* [WHAT TO PRODUCE] From the records below, copy every line that contains the word "width".

* [SUPPLIED DATA]

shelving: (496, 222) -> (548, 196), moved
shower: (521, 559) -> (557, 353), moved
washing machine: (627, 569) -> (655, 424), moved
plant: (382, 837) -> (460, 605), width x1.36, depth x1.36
==
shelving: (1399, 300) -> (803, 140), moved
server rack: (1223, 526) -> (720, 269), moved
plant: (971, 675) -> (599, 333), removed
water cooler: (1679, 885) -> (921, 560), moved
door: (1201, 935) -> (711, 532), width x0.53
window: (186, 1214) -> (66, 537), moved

* [FINAL ANSWER]
plant: (382, 837) -> (460, 605), width x1.36, depth x1.36
door: (1201, 935) -> (711, 532), width x0.53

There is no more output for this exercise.